***** RECORDED INFORMATION
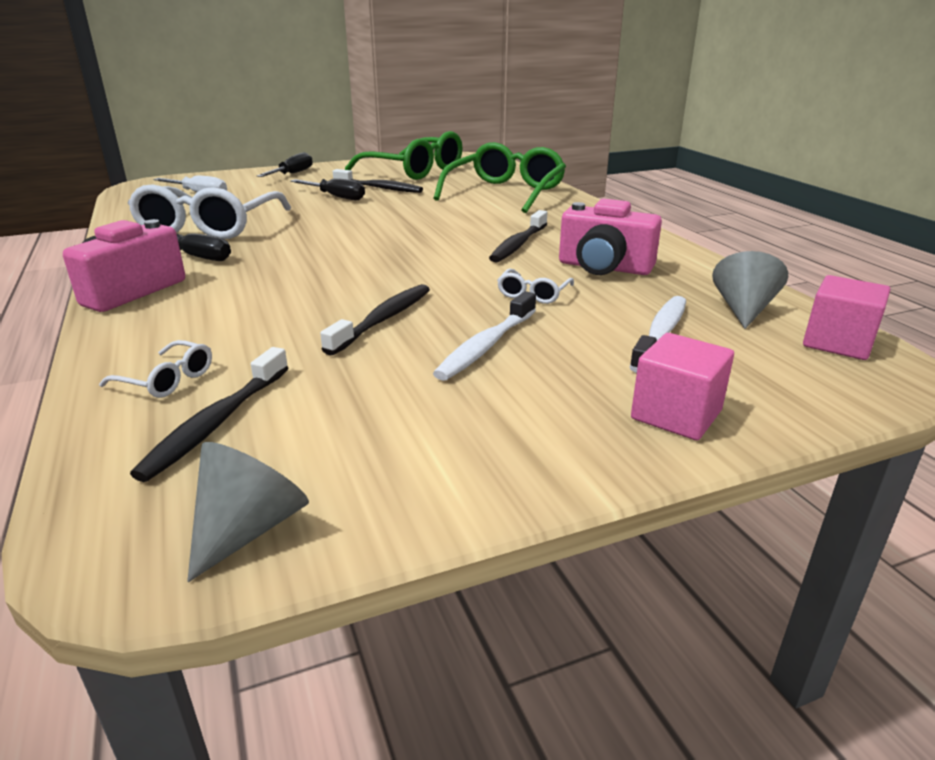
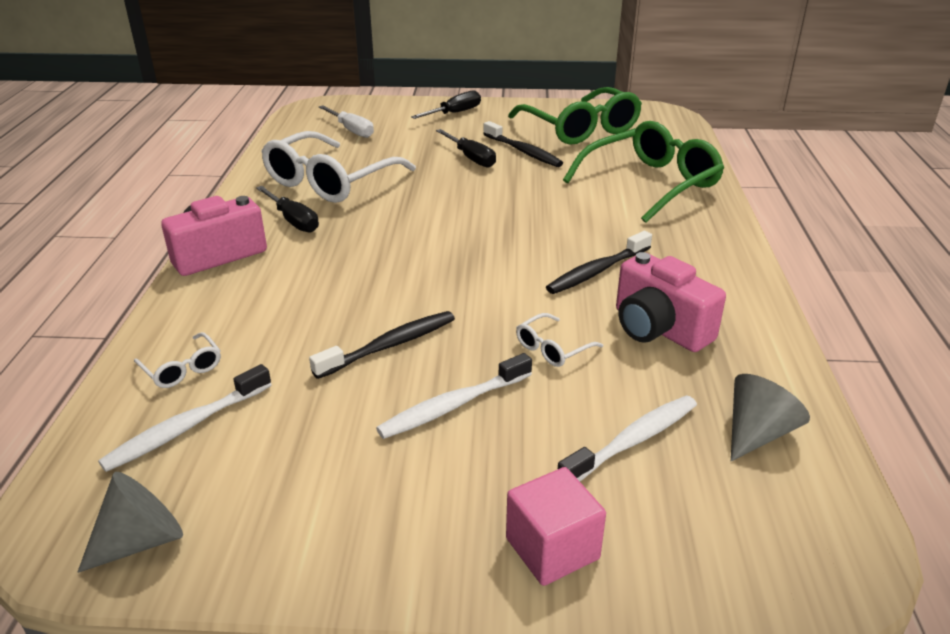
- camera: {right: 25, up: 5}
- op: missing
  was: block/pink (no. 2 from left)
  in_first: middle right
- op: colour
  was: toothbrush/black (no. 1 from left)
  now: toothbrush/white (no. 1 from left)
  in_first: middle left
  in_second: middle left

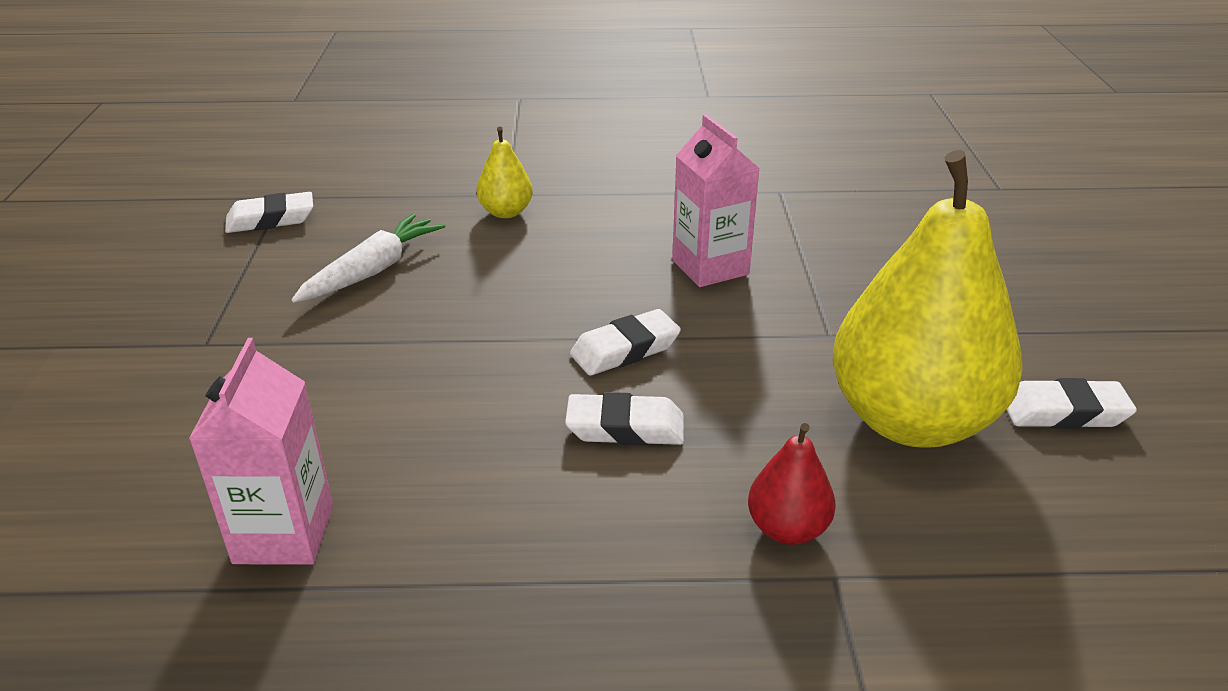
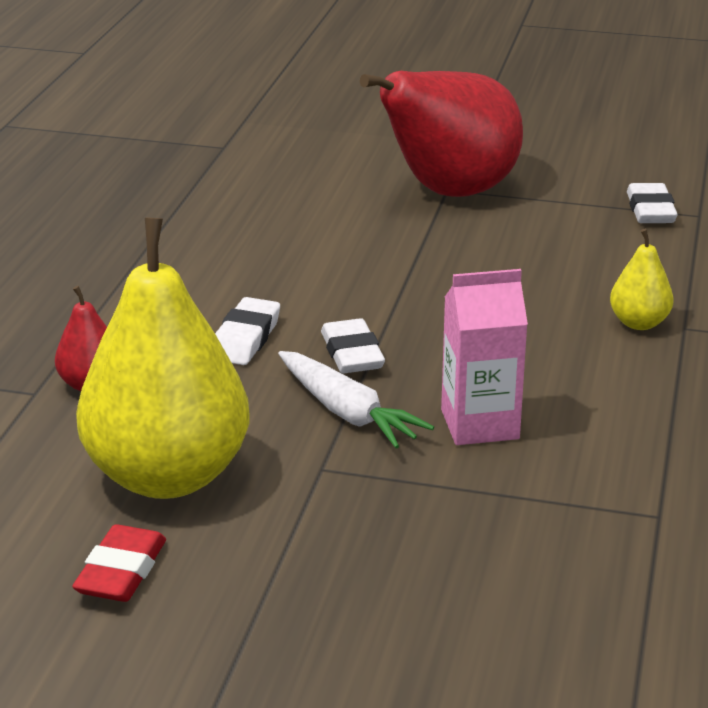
- camera: {right: 105, up: -5}
- op: missing
  was: milk carton/pink (no. 1 from left)
  in_first: middle left
- op: appeared
  now: pear fruit/crimson (no. 2 from left)
  in_second: top centre
- op: relocated
  was: toy carrot/white
  in_first: middle left
  in_second: centre
- op: colour
  was: gum eraser/white (no. 4 from left)
  now: gum eraser/crimson
  in_first: middle right
  in_second: bottom left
**********
▸ **TO DO**: Retype each entry exactly as it appears, excluding any image.

▸ **RESPONSE**:
- camera: {right: 25, up: 5}
- op: missing
  was: block/pink (no. 2 from left)
  in_first: middle right
- op: colour
  was: toothbrush/black (no. 1 from left)
  now: toothbrush/white (no. 1 from left)
  in_first: middle left
  in_second: middle left

- camera: {right: 105, up: -5}
- op: missing
  was: milk carton/pink (no. 1 from left)
  in_first: middle left
- op: appeared
  now: pear fruit/crimson (no. 2 from left)
  in_second: top centre
- op: relocated
  was: toy carrot/white
  in_first: middle left
  in_second: centre
- op: colour
  was: gum eraser/white (no. 4 from left)
  now: gum eraser/crimson
  in_first: middle right
  in_second: bottom left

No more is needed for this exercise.